Give back every line of the material below exactly, but no images.

* AVAILABLE DATA

- - -

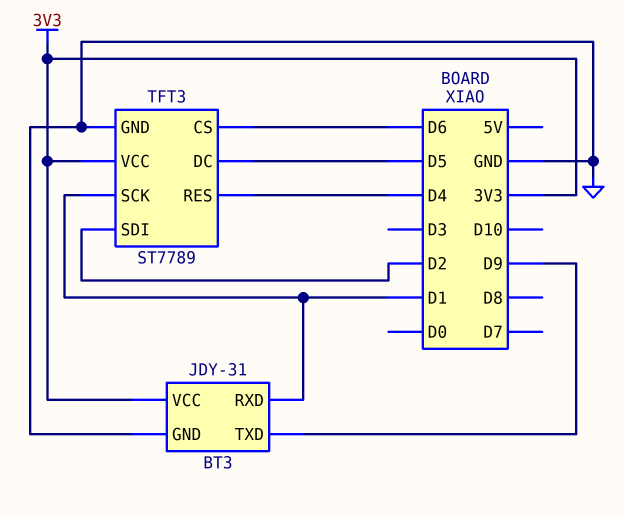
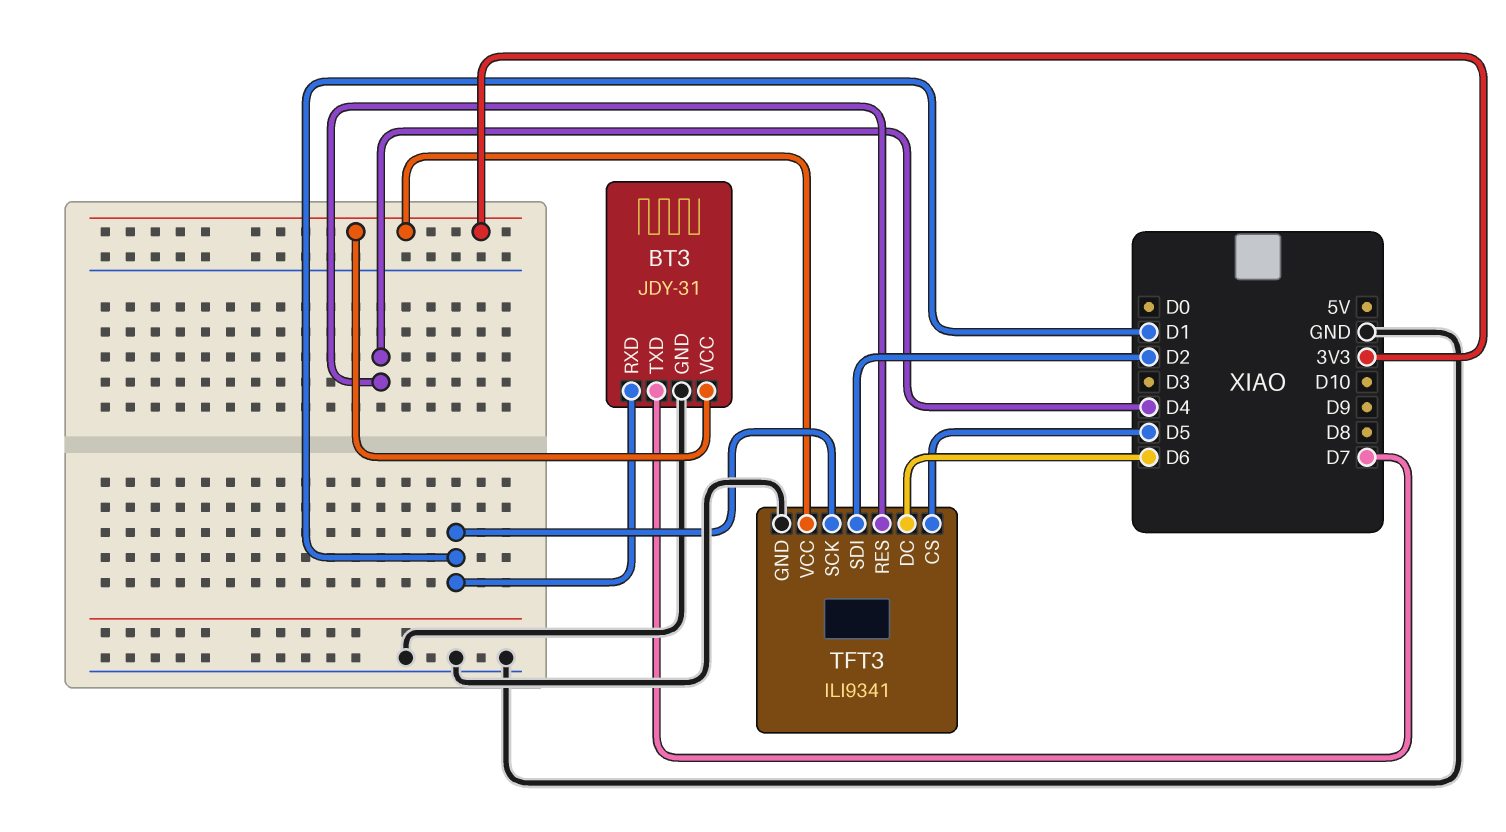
BT3 pin TXD: D9 -> D7
TFT3: ST7789 -> ILI9341
TFT3 pin CS: D6 -> D5
TFT3 pin DC: D5 -> D6

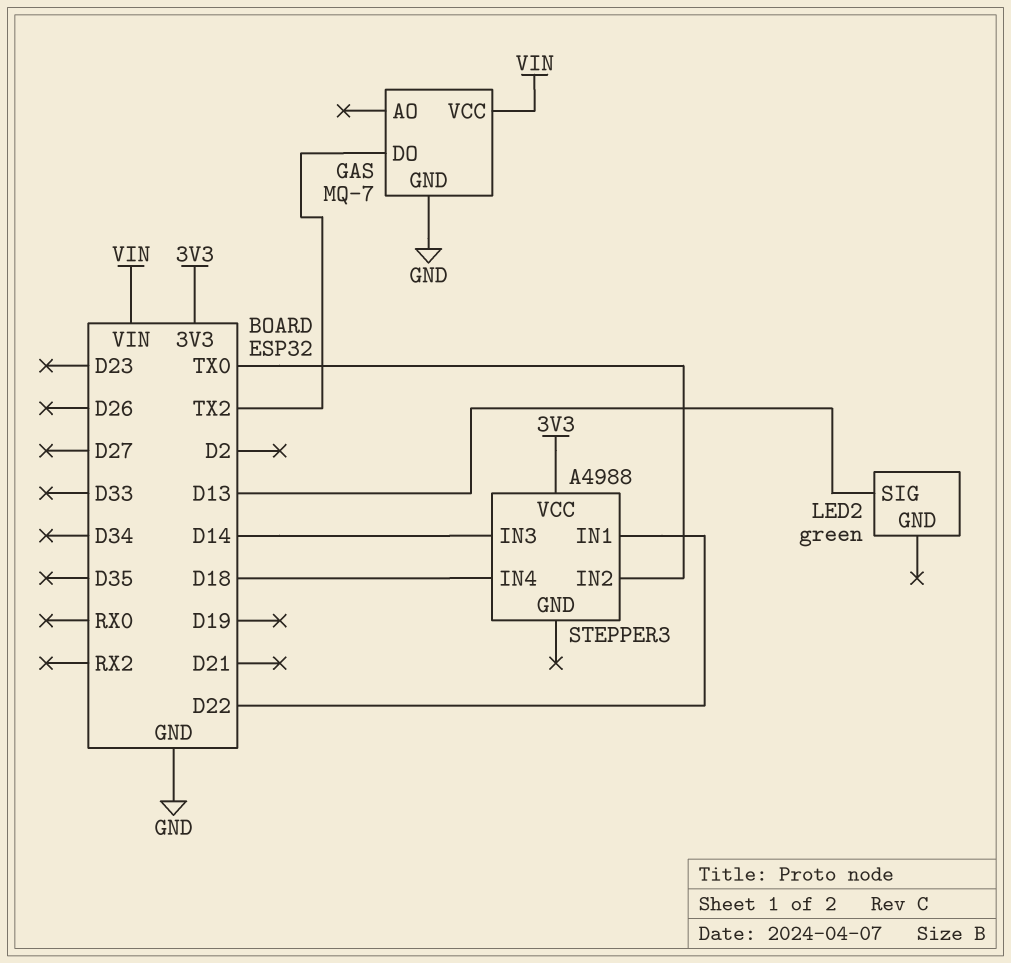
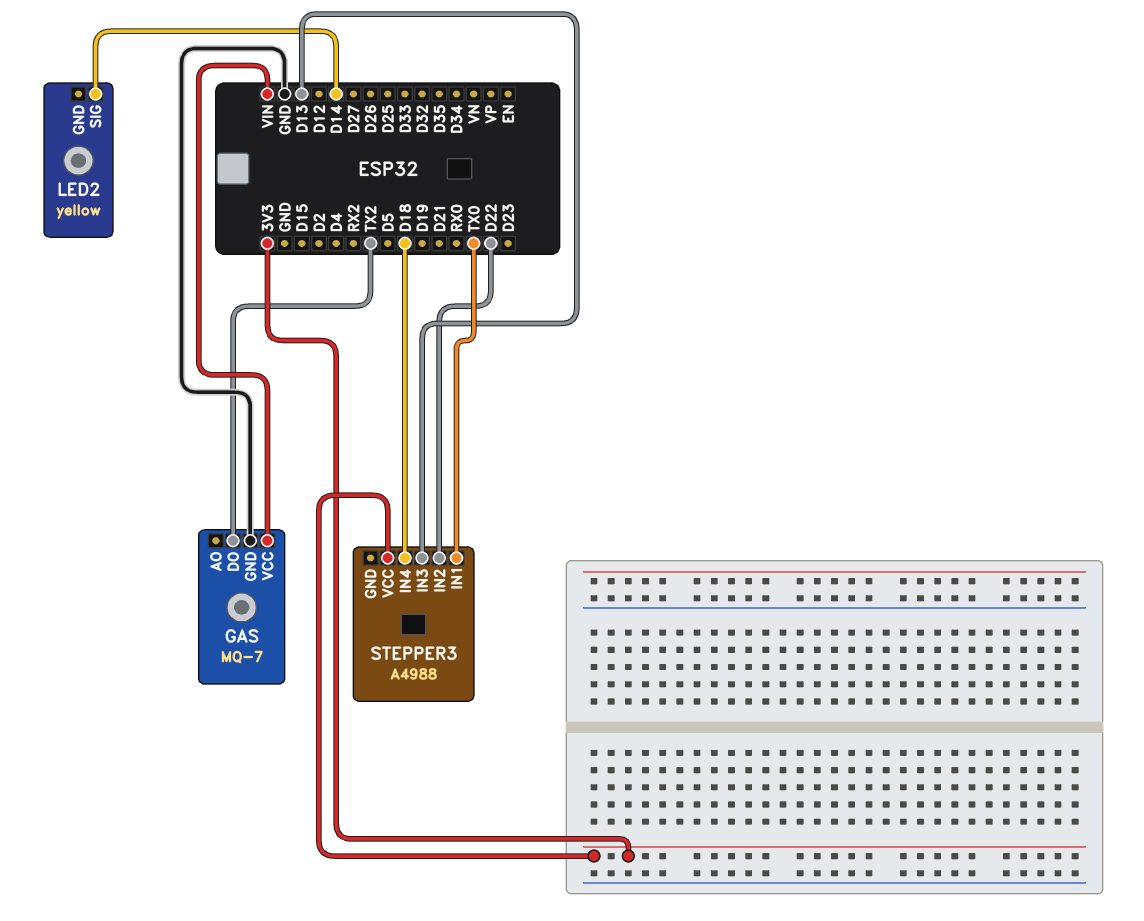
LED2: green -> yellow
LED2 pin SIG: D13 -> D14
STEPPER3 pin IN1: D22 -> TX0
STEPPER3 pin IN2: TX0 -> D22
STEPPER3 pin IN3: D14 -> D13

- - -

* COMPLETED TASK
BT3 pin TXD: D9 -> D7
TFT3: ST7789 -> ILI9341
TFT3 pin CS: D6 -> D5
TFT3 pin DC: D5 -> D6

LED2: green -> yellow
LED2 pin SIG: D13 -> D14
STEPPER3 pin IN1: D22 -> TX0
STEPPER3 pin IN2: TX0 -> D22
STEPPER3 pin IN3: D14 -> D13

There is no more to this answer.